» Request
Find the line with "tan 2x2 brick" in the entries below. Repeat it, every following line, and the line with "none -> orange 1x3 brick [286,217,393,319]", exactly and with nothing added.

....

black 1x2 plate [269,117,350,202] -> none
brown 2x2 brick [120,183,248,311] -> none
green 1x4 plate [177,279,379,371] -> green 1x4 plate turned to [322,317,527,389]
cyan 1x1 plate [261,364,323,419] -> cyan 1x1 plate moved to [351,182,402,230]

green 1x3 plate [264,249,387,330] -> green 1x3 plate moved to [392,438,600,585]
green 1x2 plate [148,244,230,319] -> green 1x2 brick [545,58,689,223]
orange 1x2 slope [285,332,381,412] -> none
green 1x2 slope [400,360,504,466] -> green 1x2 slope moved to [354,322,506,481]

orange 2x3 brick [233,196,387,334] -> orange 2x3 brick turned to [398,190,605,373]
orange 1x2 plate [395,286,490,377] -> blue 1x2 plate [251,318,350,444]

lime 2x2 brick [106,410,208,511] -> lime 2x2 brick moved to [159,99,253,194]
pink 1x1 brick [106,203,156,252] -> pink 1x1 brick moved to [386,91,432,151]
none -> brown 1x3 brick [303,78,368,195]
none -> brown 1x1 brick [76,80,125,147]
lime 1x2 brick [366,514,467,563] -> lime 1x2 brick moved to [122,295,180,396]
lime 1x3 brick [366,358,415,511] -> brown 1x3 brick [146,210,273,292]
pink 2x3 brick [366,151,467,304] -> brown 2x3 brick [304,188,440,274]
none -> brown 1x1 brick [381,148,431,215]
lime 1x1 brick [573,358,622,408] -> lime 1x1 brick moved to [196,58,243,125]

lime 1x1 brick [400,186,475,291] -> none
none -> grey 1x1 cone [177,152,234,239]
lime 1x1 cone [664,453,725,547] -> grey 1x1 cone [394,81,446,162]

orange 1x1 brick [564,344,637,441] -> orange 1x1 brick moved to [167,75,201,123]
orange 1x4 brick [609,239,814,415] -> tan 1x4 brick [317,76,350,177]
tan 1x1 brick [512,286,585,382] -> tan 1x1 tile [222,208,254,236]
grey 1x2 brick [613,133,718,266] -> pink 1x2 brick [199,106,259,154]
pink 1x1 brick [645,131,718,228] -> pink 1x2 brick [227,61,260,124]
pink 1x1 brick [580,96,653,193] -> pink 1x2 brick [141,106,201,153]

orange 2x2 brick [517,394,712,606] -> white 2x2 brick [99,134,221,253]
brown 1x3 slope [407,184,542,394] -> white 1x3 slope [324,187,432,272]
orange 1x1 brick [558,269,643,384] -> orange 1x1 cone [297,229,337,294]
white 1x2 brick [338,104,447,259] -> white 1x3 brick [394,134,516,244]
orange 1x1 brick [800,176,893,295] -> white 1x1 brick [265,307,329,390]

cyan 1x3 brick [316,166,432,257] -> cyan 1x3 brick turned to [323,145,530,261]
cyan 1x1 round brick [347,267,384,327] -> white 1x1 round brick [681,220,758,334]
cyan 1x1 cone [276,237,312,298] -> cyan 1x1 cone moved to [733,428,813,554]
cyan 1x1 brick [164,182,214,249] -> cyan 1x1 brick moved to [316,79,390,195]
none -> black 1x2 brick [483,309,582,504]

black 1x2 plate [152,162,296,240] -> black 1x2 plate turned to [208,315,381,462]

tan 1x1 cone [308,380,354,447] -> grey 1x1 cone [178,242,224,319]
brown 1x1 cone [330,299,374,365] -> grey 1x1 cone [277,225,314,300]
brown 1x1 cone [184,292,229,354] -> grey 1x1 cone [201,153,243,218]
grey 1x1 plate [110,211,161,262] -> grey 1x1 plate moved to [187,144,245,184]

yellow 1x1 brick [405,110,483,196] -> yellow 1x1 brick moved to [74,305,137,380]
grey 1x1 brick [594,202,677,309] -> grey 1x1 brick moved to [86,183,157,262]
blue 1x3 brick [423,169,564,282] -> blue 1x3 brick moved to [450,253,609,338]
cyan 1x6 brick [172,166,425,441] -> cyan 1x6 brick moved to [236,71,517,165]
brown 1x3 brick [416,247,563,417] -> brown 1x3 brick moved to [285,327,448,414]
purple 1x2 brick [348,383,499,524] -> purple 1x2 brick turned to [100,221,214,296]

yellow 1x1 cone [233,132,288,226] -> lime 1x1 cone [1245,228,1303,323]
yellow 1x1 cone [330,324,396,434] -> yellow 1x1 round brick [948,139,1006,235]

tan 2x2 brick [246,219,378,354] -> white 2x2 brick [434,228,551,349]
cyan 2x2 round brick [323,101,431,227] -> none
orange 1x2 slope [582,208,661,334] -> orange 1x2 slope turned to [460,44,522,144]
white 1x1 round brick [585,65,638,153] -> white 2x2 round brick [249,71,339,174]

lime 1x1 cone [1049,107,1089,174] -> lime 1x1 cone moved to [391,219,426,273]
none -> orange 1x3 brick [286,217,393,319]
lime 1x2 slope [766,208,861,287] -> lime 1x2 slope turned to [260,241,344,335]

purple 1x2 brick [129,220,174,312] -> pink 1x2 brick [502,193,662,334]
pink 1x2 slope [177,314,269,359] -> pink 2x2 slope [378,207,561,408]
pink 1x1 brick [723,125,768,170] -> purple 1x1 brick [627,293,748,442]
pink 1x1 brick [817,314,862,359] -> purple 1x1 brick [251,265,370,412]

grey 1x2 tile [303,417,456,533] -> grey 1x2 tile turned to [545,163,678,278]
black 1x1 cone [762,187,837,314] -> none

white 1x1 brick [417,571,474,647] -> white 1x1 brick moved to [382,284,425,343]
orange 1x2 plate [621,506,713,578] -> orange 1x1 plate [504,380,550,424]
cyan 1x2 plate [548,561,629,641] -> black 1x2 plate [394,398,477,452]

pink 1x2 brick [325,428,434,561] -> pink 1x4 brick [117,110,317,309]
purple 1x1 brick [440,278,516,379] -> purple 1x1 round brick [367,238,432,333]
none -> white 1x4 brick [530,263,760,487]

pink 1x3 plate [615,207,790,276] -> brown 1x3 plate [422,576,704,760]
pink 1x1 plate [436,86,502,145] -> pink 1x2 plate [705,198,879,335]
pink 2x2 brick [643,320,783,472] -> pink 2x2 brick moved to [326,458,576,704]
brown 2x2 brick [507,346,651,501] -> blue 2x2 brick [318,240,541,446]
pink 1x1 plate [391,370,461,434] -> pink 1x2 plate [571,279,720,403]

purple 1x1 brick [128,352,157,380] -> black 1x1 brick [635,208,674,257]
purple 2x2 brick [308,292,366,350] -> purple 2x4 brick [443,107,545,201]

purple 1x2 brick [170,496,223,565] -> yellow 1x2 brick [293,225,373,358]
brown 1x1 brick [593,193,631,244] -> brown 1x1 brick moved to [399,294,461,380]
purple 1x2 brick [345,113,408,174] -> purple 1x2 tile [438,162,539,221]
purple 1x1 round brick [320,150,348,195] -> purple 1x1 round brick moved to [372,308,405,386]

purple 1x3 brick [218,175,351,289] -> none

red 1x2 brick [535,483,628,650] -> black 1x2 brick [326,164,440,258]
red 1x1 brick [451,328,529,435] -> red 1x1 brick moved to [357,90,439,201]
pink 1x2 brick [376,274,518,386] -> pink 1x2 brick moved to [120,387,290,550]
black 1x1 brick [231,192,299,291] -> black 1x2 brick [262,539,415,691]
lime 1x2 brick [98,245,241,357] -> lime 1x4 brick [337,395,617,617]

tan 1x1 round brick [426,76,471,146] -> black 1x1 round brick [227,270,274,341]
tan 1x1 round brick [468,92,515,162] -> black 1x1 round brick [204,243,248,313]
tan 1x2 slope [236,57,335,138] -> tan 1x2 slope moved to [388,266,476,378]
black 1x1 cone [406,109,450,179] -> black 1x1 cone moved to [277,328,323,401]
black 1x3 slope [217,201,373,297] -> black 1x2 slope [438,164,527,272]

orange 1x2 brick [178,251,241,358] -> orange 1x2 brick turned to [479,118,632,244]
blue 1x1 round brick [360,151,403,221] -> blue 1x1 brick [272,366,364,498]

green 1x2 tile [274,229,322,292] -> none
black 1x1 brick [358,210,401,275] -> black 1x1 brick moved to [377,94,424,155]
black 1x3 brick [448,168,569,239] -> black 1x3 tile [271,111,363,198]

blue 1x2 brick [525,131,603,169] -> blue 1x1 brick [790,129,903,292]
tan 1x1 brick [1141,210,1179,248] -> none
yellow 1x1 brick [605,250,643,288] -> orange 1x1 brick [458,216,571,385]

....

» Solved exercise
tan 2x2 brick [246,219,378,354] -> white 2x2 brick [434,228,551,349]
cyan 2x2 round brick [323,101,431,227] -> none
orange 1x2 slope [582,208,661,334] -> orange 1x2 slope turned to [460,44,522,144]
white 1x1 round brick [585,65,638,153] -> white 2x2 round brick [249,71,339,174]

lime 1x1 cone [1049,107,1089,174] -> lime 1x1 cone moved to [391,219,426,273]
none -> orange 1x3 brick [286,217,393,319]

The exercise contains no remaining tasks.